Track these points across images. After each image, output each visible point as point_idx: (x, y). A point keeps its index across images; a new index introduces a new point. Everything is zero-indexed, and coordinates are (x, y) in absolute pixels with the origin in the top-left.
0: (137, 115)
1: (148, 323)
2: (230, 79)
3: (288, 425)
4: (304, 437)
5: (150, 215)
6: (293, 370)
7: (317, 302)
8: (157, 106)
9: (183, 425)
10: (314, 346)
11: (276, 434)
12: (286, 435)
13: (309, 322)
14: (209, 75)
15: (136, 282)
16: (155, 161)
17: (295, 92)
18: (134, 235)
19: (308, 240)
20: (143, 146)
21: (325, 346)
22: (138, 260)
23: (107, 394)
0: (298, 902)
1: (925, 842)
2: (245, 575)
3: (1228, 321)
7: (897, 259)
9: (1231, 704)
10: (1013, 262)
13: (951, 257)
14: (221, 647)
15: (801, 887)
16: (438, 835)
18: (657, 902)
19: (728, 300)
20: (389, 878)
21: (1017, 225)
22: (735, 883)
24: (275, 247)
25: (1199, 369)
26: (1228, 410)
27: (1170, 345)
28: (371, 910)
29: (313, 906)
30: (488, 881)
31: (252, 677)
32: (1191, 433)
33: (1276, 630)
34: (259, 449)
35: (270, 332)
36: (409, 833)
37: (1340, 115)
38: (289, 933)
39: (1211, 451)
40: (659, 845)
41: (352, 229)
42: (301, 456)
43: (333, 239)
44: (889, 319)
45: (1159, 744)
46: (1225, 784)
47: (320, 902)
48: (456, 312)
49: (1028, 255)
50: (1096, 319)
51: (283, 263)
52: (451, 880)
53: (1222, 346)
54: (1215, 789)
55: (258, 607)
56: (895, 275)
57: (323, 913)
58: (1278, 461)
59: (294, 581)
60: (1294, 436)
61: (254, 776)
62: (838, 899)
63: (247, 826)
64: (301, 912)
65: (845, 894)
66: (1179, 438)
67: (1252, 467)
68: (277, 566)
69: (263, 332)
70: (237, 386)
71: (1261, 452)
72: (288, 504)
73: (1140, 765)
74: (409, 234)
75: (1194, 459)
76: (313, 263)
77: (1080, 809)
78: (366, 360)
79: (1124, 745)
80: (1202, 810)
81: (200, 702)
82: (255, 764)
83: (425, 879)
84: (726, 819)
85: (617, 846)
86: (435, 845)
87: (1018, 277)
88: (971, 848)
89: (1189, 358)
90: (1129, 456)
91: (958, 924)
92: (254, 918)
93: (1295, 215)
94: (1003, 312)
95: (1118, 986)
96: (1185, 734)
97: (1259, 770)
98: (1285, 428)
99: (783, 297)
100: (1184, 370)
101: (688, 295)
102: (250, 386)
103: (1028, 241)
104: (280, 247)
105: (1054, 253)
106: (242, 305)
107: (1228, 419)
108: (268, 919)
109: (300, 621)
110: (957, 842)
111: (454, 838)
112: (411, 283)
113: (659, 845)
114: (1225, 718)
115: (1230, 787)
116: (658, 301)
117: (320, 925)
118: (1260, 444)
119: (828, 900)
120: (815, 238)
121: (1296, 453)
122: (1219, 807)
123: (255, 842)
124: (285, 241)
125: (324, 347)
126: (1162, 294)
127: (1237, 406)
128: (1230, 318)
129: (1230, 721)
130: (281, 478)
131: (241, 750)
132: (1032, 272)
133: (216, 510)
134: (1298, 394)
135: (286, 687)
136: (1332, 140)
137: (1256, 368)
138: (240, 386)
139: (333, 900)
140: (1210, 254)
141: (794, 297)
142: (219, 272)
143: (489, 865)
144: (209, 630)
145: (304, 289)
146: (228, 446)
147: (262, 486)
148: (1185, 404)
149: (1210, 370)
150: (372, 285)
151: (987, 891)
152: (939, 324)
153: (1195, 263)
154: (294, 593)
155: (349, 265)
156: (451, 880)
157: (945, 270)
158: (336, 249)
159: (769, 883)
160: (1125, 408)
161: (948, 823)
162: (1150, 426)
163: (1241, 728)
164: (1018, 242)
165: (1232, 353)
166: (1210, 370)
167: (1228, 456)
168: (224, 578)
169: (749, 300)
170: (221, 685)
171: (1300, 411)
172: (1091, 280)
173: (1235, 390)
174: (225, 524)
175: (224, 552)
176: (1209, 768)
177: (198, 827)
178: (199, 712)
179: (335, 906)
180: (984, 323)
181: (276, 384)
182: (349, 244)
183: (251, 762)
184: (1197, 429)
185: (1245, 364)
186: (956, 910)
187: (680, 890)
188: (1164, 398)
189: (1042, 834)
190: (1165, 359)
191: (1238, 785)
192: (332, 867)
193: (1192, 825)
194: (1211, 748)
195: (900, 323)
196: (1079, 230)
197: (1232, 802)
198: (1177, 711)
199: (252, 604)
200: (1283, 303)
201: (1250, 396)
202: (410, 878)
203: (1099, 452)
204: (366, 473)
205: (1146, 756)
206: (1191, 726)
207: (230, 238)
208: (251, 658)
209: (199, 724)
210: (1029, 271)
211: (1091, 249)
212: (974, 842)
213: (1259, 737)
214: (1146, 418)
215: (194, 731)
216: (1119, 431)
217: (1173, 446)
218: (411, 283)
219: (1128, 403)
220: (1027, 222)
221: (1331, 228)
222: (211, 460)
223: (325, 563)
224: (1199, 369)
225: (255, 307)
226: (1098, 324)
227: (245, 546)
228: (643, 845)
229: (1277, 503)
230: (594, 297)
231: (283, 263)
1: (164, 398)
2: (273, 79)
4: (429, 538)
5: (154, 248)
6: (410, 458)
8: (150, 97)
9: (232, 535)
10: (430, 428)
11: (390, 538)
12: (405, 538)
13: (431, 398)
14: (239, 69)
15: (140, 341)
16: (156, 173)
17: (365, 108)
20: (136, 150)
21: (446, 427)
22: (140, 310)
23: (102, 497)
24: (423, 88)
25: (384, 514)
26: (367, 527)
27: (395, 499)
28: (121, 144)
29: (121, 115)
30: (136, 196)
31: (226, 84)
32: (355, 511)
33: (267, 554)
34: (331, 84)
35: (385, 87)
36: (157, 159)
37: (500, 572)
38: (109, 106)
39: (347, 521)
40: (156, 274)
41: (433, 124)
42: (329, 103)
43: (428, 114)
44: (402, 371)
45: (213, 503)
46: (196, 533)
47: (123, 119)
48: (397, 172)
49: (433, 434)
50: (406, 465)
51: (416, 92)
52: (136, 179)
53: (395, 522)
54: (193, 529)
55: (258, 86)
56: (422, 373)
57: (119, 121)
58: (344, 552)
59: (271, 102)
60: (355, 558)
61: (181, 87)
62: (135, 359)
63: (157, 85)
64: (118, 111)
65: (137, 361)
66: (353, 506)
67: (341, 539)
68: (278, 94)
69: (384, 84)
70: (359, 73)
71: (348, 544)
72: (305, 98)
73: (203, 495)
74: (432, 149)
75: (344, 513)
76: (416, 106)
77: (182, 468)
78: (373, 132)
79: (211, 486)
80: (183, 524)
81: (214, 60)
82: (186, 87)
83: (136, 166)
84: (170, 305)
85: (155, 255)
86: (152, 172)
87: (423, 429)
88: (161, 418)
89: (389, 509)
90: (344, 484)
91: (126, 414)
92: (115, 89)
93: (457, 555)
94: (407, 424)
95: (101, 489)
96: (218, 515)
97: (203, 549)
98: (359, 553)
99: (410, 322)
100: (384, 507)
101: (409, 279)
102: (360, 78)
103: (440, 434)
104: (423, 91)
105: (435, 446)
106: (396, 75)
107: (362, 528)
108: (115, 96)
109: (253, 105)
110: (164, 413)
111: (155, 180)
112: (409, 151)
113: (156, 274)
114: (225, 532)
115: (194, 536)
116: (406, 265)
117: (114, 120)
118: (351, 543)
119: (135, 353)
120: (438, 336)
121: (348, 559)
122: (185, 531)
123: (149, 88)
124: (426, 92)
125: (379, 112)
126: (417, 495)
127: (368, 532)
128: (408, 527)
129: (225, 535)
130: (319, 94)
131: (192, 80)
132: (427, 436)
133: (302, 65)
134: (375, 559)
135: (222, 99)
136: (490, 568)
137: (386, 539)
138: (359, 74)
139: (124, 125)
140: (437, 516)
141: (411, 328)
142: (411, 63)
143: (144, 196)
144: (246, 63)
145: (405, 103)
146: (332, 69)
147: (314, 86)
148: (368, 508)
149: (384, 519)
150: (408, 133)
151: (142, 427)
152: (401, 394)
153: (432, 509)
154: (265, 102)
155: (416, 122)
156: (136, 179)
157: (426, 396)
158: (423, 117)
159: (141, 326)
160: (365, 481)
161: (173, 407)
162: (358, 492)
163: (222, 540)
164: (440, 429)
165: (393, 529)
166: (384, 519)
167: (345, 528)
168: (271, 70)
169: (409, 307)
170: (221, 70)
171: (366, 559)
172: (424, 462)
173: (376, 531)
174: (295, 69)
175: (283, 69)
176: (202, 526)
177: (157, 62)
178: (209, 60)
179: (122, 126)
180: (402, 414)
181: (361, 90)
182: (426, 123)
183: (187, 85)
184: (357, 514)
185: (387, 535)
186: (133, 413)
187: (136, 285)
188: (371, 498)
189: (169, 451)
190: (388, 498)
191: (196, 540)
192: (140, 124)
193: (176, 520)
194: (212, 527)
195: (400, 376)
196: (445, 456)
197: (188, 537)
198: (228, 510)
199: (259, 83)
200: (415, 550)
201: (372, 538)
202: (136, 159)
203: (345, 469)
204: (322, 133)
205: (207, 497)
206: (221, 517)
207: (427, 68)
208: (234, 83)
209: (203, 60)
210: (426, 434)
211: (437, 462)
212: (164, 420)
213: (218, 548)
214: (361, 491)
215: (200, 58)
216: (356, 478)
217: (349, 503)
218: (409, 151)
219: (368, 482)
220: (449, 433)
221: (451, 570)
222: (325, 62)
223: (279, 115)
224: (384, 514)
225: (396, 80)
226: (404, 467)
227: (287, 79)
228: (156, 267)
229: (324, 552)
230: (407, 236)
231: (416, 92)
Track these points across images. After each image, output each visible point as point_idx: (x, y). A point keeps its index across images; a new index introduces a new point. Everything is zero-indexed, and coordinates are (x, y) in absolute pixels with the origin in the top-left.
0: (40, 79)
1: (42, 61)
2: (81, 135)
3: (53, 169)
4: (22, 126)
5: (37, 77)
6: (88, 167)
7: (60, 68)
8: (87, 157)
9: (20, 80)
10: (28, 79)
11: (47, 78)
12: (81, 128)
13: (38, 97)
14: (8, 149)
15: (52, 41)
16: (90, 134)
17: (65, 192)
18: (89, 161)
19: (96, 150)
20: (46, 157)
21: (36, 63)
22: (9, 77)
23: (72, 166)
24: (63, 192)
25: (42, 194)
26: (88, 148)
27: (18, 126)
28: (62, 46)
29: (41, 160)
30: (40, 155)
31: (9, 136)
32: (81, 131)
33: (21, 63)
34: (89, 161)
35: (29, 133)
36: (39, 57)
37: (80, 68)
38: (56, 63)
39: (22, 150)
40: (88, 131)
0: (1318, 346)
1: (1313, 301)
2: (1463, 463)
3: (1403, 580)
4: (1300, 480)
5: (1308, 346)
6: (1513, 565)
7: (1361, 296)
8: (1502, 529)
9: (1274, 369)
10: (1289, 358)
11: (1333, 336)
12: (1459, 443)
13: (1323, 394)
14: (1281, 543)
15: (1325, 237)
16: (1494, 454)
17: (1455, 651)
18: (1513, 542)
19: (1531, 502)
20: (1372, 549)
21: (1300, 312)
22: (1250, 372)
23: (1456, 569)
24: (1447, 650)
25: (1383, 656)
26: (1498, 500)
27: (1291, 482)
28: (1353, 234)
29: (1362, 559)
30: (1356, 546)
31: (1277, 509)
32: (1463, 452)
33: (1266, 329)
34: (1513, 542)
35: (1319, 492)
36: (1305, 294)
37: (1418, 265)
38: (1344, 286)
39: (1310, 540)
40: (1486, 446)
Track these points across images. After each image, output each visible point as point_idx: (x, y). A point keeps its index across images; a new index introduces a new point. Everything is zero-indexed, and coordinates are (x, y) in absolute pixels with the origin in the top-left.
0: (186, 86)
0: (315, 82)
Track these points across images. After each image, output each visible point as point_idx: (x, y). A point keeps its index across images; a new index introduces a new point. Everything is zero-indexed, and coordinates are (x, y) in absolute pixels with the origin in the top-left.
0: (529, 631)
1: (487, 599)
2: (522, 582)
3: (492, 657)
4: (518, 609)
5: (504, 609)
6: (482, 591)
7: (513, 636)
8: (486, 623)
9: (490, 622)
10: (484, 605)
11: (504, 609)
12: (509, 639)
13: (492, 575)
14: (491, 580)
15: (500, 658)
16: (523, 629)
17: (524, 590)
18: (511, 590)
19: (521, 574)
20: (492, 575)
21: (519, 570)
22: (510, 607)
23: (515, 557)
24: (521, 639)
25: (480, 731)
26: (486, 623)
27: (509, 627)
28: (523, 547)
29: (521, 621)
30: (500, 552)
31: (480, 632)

=-=-=-=-=

_To do_
Can you give the rows again with "(1228, 410)" changed to "(1228, 401)" and nothing else altered, beginning at the line that has "24: (275, 247)" and stopping after the line that has "88: (971, 848)"?

_Answer for this exercise_
24: (275, 247)
25: (1199, 369)
26: (1228, 401)
27: (1170, 345)
28: (371, 910)
29: (313, 906)
30: (488, 881)
31: (252, 677)
32: (1191, 433)
33: (1276, 630)
34: (259, 449)
35: (270, 332)
36: (409, 833)
37: (1340, 115)
38: (289, 933)
39: (1211, 451)
40: (659, 845)
41: (352, 229)
42: (301, 456)
43: (333, 239)
44: (889, 319)
45: (1159, 744)
46: (1225, 784)
47: (320, 902)
48: (456, 312)
49: (1028, 255)
50: (1096, 319)
51: (283, 263)
52: (451, 880)
53: (1222, 346)
54: (1215, 789)
55: (258, 607)
56: (895, 275)
57: (323, 913)
58: (1278, 461)
59: (294, 581)
60: (1294, 436)
61: (254, 776)
62: (838, 899)
63: (247, 826)
64: (301, 912)
65: (845, 894)
66: (1179, 438)
67: (1252, 467)
68: (277, 566)
69: (263, 332)
70: (237, 386)
71: (1261, 452)
72: (288, 504)
73: (1140, 765)
74: (409, 234)
75: (1194, 459)
76: (313, 263)
77: (1080, 809)
78: (366, 360)
79: (1124, 745)
80: (1202, 810)
81: (200, 702)
82: (255, 764)
83: (425, 879)
84: (726, 819)
85: (617, 846)
86: (435, 845)
87: (1018, 277)
88: (971, 848)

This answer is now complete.